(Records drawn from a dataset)
»»

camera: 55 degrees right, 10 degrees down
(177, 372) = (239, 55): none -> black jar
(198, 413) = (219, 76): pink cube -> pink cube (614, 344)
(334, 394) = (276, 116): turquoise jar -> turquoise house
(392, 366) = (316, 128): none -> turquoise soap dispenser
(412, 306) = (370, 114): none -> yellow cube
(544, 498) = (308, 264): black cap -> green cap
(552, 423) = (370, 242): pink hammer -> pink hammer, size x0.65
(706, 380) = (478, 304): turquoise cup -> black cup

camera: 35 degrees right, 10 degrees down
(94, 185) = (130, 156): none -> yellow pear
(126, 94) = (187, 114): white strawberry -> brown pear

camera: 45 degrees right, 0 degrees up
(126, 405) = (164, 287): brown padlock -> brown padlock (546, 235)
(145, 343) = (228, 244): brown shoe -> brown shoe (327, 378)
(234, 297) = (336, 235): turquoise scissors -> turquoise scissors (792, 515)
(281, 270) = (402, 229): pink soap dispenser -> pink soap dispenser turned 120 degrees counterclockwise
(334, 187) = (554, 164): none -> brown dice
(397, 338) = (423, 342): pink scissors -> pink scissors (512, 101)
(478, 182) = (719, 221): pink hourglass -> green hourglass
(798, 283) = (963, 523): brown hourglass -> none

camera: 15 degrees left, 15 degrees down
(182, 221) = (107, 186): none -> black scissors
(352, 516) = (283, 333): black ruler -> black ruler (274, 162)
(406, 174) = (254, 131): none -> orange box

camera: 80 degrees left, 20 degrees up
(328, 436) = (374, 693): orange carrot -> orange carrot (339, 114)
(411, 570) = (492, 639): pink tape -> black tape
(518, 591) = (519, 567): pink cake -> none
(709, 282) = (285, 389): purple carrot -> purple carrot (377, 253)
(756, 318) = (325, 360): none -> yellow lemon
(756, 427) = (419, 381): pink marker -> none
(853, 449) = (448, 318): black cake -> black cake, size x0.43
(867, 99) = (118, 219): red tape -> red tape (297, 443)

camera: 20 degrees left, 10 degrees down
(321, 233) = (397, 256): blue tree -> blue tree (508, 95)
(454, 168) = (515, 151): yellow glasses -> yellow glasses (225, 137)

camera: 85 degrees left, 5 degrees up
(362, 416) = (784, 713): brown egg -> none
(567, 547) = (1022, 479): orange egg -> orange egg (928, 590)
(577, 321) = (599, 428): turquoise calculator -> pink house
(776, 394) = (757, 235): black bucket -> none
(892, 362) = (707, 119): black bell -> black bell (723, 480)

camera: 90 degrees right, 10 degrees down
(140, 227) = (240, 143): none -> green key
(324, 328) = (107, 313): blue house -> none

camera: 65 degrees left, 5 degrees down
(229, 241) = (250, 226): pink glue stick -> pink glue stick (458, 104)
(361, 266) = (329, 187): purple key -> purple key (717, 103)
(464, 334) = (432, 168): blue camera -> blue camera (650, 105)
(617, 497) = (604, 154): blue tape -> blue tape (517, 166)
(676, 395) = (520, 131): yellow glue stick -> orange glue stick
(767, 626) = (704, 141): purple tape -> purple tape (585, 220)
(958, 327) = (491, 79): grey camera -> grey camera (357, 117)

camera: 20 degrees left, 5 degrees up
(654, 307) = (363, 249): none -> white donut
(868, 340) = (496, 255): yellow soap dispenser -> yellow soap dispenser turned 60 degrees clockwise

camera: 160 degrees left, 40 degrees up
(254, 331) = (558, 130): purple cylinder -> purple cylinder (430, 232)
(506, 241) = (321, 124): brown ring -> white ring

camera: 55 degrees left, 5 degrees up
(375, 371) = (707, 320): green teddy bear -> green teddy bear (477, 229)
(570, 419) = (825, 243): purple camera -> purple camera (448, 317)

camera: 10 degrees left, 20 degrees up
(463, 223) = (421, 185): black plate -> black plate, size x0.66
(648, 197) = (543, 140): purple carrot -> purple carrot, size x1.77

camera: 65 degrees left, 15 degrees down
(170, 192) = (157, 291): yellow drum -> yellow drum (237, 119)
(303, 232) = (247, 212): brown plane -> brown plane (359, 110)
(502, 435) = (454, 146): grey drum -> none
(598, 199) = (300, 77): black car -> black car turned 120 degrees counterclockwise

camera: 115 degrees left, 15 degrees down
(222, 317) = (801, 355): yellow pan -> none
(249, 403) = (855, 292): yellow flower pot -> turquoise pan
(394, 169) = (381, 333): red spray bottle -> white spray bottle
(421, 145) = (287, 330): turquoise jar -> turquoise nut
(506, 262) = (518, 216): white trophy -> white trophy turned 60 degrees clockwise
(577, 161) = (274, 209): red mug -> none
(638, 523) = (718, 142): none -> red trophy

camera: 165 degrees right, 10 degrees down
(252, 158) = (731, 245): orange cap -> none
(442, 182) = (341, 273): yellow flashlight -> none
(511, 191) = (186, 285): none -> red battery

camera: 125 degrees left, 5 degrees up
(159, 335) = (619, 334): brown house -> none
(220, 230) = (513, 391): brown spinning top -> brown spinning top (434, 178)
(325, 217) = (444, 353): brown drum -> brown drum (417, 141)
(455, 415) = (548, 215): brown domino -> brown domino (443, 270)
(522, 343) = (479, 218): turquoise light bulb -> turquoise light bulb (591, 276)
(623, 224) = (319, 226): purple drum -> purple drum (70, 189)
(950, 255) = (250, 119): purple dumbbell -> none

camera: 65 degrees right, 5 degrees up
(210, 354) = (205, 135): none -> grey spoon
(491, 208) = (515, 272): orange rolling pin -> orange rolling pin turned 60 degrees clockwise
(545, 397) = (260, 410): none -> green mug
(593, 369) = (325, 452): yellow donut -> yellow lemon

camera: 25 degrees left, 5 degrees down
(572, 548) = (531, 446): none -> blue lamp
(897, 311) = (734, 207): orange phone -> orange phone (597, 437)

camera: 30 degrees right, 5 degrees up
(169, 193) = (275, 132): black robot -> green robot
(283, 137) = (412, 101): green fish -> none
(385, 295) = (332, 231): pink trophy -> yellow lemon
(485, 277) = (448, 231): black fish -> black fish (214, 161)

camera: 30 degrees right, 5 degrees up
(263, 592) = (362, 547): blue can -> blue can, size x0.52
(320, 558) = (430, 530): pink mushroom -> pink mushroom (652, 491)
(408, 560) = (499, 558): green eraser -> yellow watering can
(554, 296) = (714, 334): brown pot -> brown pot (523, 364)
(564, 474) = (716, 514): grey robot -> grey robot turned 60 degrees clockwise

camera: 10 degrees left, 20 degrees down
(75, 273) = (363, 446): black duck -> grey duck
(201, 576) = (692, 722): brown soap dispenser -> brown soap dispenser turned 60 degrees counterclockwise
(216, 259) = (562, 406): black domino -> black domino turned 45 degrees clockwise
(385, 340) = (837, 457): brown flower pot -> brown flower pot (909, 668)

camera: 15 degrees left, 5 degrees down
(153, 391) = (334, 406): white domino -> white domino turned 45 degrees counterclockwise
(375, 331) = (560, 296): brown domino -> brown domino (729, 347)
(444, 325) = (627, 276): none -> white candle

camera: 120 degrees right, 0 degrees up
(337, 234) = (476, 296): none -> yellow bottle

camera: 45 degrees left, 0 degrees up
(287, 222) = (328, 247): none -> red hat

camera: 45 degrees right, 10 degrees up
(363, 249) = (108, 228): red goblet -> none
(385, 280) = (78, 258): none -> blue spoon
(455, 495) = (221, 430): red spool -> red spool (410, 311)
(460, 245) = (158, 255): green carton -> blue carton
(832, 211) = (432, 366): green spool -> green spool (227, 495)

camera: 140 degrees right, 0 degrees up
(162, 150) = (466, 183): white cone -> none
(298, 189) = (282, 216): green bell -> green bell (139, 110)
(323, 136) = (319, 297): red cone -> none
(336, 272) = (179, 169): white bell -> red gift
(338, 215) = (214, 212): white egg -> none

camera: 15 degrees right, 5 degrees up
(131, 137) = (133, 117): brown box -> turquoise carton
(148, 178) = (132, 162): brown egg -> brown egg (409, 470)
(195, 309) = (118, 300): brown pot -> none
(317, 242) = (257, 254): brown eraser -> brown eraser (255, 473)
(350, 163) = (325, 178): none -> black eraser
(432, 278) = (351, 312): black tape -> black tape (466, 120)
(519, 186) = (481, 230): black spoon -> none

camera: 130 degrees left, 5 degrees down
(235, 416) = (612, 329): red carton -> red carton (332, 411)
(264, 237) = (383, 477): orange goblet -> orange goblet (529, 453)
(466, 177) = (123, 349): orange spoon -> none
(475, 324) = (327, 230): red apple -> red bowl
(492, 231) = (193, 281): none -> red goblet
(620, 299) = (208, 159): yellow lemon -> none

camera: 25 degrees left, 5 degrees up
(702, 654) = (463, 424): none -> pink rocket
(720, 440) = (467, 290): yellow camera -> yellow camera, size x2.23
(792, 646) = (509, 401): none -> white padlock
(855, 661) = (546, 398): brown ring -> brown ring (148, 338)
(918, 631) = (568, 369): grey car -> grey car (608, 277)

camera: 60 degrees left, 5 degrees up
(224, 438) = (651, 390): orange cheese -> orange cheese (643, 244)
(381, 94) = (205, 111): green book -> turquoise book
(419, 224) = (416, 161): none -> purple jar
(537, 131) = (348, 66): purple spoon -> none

««

WHAT THE EXERCISE ASKS: Of all the entries above, repeat only the lines from the line that has "(177, 372) = (239, 55): none -> black jar" to the line that has "(140, 227) = (240, 143): none -> green key", both lines included, exactly.

RESULT FOR THIS EXERCISE:
(177, 372) = (239, 55): none -> black jar
(198, 413) = (219, 76): pink cube -> pink cube (614, 344)
(334, 394) = (276, 116): turquoise jar -> turquoise house
(392, 366) = (316, 128): none -> turquoise soap dispenser
(412, 306) = (370, 114): none -> yellow cube
(544, 498) = (308, 264): black cap -> green cap
(552, 423) = (370, 242): pink hammer -> pink hammer, size x0.65
(706, 380) = (478, 304): turquoise cup -> black cup

camera: 35 degrees right, 10 degrees down
(94, 185) = (130, 156): none -> yellow pear
(126, 94) = (187, 114): white strawberry -> brown pear

camera: 45 degrees right, 0 degrees up
(126, 405) = (164, 287): brown padlock -> brown padlock (546, 235)
(145, 343) = (228, 244): brown shoe -> brown shoe (327, 378)
(234, 297) = (336, 235): turquoise scissors -> turquoise scissors (792, 515)
(281, 270) = (402, 229): pink soap dispenser -> pink soap dispenser turned 120 degrees counterclockwise
(334, 187) = (554, 164): none -> brown dice
(397, 338) = (423, 342): pink scissors -> pink scissors (512, 101)
(478, 182) = (719, 221): pink hourglass -> green hourglass
(798, 283) = (963, 523): brown hourglass -> none

camera: 15 degrees left, 15 degrees down
(182, 221) = (107, 186): none -> black scissors
(352, 516) = (283, 333): black ruler -> black ruler (274, 162)
(406, 174) = (254, 131): none -> orange box

camera: 80 degrees left, 20 degrees up
(328, 436) = (374, 693): orange carrot -> orange carrot (339, 114)
(411, 570) = (492, 639): pink tape -> black tape
(518, 591) = (519, 567): pink cake -> none
(709, 282) = (285, 389): purple carrot -> purple carrot (377, 253)
(756, 318) = (325, 360): none -> yellow lemon
(756, 427) = (419, 381): pink marker -> none
(853, 449) = (448, 318): black cake -> black cake, size x0.43
(867, 99) = (118, 219): red tape -> red tape (297, 443)

camera: 20 degrees left, 10 degrees down
(321, 233) = (397, 256): blue tree -> blue tree (508, 95)
(454, 168) = (515, 151): yellow glasses -> yellow glasses (225, 137)

camera: 85 degrees left, 5 degrees up
(362, 416) = (784, 713): brown egg -> none
(567, 547) = (1022, 479): orange egg -> orange egg (928, 590)
(577, 321) = (599, 428): turquoise calculator -> pink house
(776, 394) = (757, 235): black bucket -> none
(892, 362) = (707, 119): black bell -> black bell (723, 480)

camera: 90 degrees right, 10 degrees down
(140, 227) = (240, 143): none -> green key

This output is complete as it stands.